Copy out exactly the line that contains "R1: 680 (J4/1, NET1) -> 680 (J4/1, VCC)" and all lines following it to the end of the data.

TASK INPUT
____________
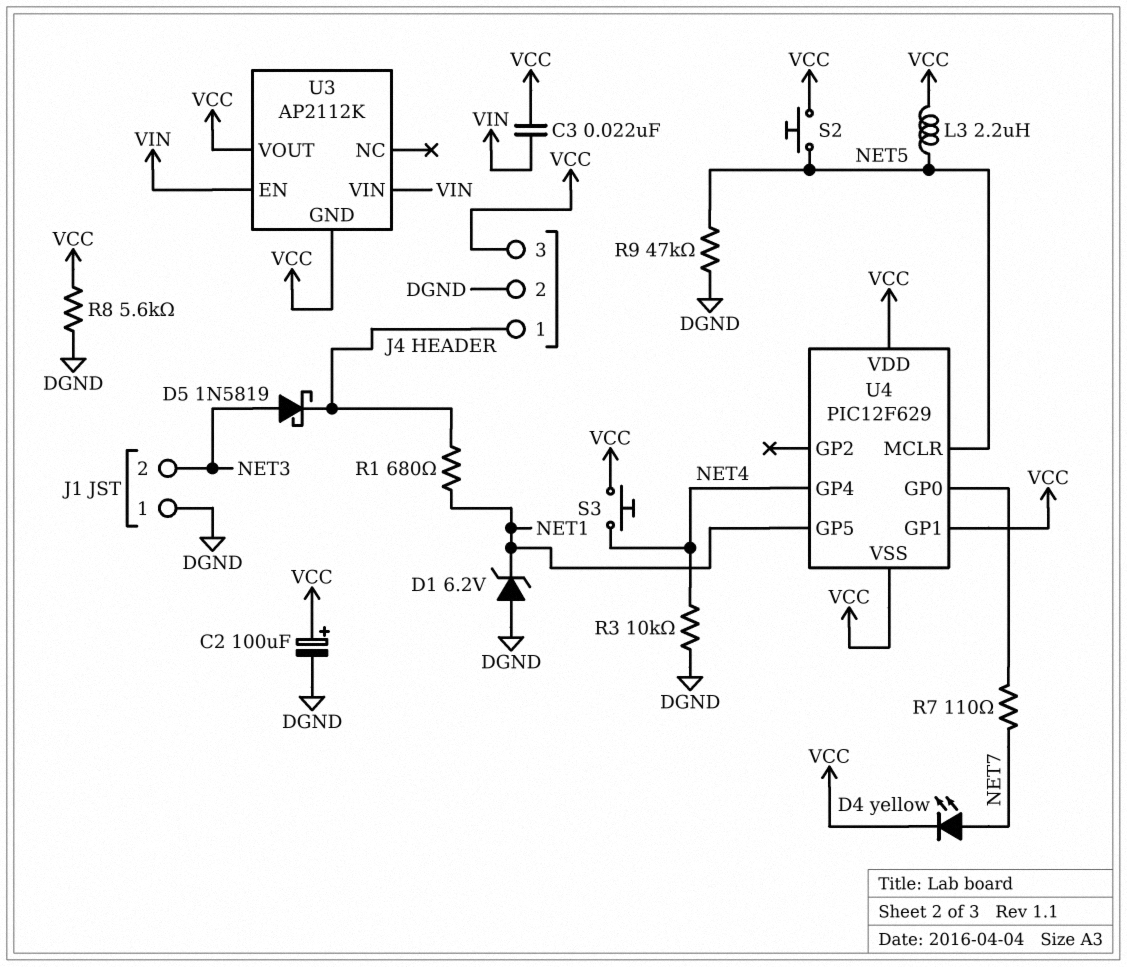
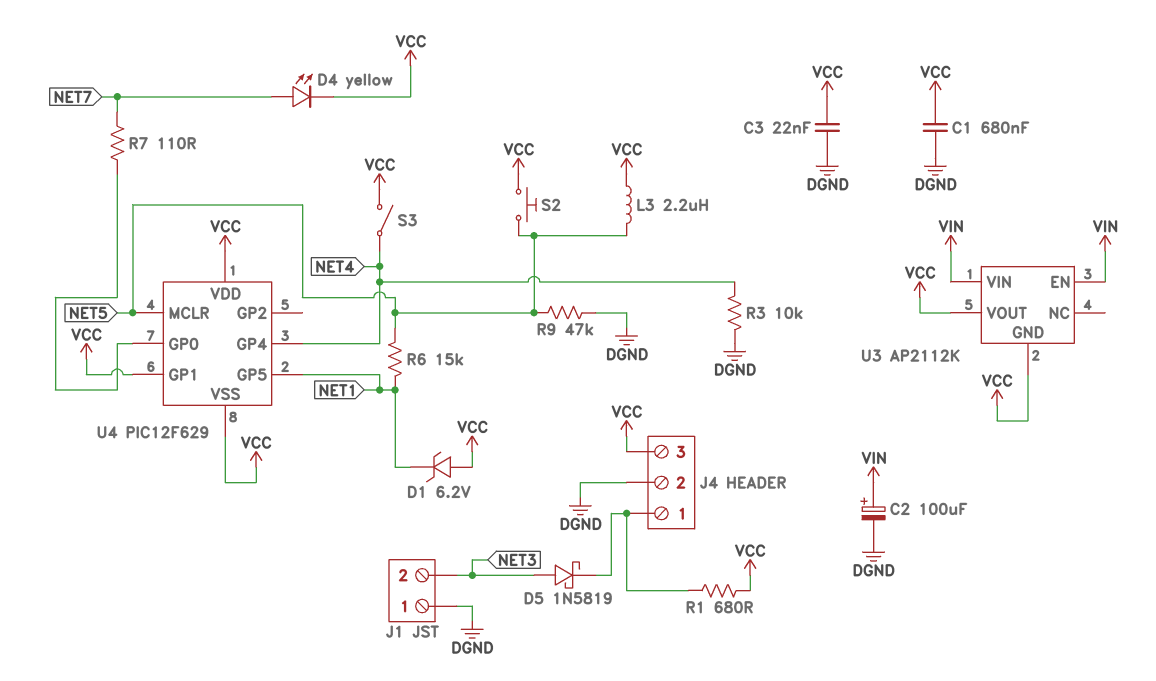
C1: none -> 680nF (DGND, VCC)
C2: 100uF (plus VCC, minus DGND) -> 100uF (plus VIN, minus DGND)
C3: 22nF (VCC, VIN) -> 22nF (DGND, VCC)
D1: zener 6.2V (A DGND, K NET1) -> zener 6.2V (A VCC, K NET1)
R1: 680 (J4/1, NET1) -> 680 (J4/1, VCC)
R6: none -> 15k (NET1, NET5)
R8: 5.6k (DGND, VCC) -> none
S3: button (NET4, VCC) -> switch (NET4, VCC)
____________
RESULT OF THE TASK
R1: 680 (J4/1, NET1) -> 680 (J4/1, VCC)
R6: none -> 15k (NET1, NET5)
R8: 5.6k (DGND, VCC) -> none
S3: button (NET4, VCC) -> switch (NET4, VCC)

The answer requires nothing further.